Return exactly the lines below, starting with the one that has "The camera went 125" and going on through the one that has "The button (orange) (1st from left) appeared.".

---------- MATERIALS PROVIDED ----------

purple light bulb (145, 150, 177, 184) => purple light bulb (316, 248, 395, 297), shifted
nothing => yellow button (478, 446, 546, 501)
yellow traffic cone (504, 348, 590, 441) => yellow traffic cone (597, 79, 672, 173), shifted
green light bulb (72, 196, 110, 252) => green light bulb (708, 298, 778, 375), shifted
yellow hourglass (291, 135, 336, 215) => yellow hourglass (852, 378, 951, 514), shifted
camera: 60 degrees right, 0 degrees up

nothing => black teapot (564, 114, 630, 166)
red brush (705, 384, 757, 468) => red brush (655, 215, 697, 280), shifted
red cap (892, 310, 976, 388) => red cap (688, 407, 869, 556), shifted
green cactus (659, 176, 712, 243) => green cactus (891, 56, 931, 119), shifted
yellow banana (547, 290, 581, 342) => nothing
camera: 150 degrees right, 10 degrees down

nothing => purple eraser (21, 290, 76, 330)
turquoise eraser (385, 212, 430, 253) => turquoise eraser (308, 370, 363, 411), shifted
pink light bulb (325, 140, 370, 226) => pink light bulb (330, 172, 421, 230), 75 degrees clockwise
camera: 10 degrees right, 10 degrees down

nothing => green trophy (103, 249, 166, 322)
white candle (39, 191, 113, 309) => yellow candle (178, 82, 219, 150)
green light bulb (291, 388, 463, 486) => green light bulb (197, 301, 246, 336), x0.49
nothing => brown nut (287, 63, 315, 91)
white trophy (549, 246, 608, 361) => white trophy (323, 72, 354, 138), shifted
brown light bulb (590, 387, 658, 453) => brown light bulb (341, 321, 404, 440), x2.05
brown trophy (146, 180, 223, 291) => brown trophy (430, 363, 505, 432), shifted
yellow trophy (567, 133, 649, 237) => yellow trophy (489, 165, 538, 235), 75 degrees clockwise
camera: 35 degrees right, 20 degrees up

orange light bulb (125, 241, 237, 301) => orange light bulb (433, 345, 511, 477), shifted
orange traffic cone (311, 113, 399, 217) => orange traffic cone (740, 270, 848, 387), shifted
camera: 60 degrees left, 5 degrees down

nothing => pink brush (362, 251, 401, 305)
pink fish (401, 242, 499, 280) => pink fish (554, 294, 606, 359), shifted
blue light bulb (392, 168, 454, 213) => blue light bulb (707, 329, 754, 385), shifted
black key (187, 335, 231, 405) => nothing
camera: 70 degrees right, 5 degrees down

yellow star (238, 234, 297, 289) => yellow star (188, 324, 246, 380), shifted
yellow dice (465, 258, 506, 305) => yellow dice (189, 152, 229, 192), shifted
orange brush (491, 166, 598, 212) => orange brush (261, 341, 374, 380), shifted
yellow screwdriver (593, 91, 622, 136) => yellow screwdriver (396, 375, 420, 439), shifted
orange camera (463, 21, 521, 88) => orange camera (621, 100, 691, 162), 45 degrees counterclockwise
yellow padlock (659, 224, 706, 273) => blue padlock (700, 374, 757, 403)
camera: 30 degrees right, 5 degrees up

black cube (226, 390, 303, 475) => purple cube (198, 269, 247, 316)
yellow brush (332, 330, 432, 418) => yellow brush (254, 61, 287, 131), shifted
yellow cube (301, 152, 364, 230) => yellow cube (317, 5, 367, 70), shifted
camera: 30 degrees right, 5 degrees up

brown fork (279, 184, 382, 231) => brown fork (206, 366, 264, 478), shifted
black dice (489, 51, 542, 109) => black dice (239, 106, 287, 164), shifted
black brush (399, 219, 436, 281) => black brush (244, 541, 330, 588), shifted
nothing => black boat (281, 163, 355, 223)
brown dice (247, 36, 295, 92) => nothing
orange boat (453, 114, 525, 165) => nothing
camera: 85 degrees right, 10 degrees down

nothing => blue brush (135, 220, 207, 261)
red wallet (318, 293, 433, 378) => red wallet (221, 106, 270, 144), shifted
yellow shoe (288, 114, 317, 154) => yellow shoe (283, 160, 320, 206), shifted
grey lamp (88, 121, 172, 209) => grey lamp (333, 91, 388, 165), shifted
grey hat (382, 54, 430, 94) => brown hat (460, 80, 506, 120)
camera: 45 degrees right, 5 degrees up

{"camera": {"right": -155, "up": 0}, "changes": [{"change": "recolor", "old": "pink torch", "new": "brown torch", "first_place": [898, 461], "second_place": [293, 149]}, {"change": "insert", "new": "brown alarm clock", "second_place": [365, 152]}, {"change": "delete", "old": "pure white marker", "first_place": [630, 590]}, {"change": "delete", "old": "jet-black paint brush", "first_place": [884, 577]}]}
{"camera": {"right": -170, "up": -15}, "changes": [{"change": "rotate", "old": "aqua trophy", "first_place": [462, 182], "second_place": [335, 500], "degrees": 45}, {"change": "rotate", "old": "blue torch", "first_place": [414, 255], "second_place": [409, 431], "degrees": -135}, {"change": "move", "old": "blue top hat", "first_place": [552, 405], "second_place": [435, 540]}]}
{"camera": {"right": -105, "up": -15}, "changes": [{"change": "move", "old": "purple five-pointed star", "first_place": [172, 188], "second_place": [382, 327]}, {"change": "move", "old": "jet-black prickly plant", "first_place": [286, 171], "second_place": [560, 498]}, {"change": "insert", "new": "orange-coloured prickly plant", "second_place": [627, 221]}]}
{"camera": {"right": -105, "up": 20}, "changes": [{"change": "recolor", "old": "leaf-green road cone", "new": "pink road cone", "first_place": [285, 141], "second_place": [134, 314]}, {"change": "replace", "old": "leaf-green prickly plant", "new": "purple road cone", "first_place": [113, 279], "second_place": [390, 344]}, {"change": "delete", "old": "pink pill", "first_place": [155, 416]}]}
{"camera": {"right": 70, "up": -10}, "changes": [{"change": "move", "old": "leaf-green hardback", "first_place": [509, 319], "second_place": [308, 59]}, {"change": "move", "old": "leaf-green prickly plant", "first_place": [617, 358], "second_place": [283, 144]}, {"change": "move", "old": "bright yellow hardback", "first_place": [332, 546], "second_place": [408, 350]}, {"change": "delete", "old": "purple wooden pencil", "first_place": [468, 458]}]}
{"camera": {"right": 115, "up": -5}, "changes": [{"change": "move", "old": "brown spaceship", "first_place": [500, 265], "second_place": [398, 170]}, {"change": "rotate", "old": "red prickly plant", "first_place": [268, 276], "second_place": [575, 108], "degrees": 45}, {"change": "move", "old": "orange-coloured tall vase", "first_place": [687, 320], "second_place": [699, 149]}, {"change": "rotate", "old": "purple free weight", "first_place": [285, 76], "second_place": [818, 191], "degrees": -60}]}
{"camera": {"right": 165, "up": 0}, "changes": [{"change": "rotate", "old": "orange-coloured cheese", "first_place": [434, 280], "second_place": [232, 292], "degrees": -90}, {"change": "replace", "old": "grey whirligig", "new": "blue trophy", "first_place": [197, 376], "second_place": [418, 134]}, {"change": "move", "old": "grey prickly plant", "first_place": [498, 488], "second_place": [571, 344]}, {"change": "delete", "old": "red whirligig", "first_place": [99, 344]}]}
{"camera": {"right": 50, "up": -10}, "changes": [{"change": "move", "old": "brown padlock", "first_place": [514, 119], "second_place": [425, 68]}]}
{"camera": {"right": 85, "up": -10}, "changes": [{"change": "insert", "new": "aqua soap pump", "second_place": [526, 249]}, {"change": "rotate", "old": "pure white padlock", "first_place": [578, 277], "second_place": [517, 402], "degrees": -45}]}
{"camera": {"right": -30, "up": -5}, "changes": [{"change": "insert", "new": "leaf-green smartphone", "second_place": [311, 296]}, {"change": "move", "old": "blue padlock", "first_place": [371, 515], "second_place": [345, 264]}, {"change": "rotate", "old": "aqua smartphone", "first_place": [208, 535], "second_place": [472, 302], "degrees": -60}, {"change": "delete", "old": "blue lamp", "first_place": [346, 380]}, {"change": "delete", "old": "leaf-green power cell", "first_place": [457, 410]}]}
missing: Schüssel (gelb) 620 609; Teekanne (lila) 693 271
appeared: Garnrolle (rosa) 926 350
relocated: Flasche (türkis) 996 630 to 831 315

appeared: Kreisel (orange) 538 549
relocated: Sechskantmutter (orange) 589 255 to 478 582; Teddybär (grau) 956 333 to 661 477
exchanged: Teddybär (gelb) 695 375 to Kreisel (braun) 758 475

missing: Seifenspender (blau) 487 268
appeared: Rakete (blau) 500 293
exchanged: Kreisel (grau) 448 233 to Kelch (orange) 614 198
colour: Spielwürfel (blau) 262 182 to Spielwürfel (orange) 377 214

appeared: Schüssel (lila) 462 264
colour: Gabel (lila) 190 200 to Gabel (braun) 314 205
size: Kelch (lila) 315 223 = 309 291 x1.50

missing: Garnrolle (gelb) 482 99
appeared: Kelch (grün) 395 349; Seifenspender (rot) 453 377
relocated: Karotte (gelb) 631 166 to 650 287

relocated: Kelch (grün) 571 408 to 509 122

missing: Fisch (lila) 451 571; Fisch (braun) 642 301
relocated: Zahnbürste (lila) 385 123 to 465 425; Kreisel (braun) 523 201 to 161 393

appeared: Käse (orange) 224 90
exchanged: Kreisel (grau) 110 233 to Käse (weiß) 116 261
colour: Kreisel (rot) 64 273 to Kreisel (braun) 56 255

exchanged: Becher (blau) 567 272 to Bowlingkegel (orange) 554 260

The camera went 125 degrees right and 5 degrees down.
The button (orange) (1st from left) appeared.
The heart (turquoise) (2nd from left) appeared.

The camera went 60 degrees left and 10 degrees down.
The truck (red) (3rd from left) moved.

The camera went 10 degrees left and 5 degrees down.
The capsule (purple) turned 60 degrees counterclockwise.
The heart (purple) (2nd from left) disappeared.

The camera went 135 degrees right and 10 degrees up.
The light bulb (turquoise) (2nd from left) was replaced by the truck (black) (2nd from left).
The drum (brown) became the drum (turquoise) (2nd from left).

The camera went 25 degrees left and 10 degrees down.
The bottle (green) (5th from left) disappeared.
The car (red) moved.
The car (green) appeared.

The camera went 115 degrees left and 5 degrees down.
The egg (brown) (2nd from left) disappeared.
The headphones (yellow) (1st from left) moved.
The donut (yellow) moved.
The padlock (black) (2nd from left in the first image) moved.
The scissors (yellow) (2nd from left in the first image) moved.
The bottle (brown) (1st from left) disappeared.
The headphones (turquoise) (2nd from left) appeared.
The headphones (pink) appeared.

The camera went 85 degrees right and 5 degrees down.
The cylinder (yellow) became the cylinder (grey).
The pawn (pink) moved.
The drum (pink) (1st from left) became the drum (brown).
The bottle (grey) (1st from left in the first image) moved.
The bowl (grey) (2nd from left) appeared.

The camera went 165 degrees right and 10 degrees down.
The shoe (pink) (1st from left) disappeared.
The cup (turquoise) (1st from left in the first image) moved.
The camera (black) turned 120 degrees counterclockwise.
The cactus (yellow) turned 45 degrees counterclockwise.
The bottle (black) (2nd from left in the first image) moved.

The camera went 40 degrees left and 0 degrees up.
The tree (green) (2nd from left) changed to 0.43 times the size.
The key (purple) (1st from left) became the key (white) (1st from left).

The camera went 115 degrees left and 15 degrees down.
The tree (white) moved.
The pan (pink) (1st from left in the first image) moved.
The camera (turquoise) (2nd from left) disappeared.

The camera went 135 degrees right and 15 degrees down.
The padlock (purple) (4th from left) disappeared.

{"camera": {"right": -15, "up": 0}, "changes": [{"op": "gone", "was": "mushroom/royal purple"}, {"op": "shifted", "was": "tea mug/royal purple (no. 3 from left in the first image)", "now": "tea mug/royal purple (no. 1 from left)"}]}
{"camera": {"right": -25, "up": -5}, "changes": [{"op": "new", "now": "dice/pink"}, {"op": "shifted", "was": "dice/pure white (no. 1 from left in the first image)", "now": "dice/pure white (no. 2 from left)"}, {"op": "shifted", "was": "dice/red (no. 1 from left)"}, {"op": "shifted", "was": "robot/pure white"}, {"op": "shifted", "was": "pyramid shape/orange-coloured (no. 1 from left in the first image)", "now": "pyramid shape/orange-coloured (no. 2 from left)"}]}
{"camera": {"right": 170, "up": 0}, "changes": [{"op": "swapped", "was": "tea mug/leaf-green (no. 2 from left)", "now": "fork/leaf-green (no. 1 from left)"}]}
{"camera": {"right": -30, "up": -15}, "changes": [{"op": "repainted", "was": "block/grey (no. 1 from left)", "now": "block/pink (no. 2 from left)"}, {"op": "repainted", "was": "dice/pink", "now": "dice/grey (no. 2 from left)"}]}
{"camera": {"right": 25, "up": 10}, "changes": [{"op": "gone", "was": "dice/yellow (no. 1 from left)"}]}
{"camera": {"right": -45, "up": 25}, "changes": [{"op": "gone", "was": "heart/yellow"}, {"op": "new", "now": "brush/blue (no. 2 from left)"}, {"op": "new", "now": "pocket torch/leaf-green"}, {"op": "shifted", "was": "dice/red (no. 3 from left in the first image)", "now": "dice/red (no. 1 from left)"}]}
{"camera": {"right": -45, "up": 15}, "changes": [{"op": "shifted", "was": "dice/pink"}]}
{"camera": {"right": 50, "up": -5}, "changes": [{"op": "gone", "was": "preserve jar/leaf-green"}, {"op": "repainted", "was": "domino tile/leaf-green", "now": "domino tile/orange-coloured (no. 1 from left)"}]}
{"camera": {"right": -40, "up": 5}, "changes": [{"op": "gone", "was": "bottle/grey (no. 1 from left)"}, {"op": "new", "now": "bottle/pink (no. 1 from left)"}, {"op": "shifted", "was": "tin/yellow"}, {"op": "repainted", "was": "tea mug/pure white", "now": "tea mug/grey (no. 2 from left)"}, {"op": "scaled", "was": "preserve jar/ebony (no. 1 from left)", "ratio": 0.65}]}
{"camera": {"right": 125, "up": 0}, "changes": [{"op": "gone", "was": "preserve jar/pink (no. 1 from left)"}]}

----------

RESPONSE BOX »
The camera went 125 degrees right and 5 degrees down.
The button (orange) (1st from left) appeared.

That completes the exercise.